WHAT THE TASK REQUIRES: Beginning with the line where "R208: 470 (SIG11, SIG26) -> 470 (GND, SIG26)" appears, retype every remaining line of the data below, both the first and last included.

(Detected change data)
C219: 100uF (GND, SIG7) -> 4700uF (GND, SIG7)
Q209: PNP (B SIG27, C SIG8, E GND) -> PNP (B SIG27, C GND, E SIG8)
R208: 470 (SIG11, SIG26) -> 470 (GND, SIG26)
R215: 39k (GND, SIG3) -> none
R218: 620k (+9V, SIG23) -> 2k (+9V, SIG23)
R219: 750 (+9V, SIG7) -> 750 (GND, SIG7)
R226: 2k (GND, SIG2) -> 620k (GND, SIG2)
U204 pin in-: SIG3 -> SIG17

TASK OUTPUT:
R208: 470 (SIG11, SIG26) -> 470 (GND, SIG26)
R215: 39k (GND, SIG3) -> none
R218: 620k (+9V, SIG23) -> 2k (+9V, SIG23)
R219: 750 (+9V, SIG7) -> 750 (GND, SIG7)
R226: 2k (GND, SIG2) -> 620k (GND, SIG2)
U204 pin in-: SIG3 -> SIG17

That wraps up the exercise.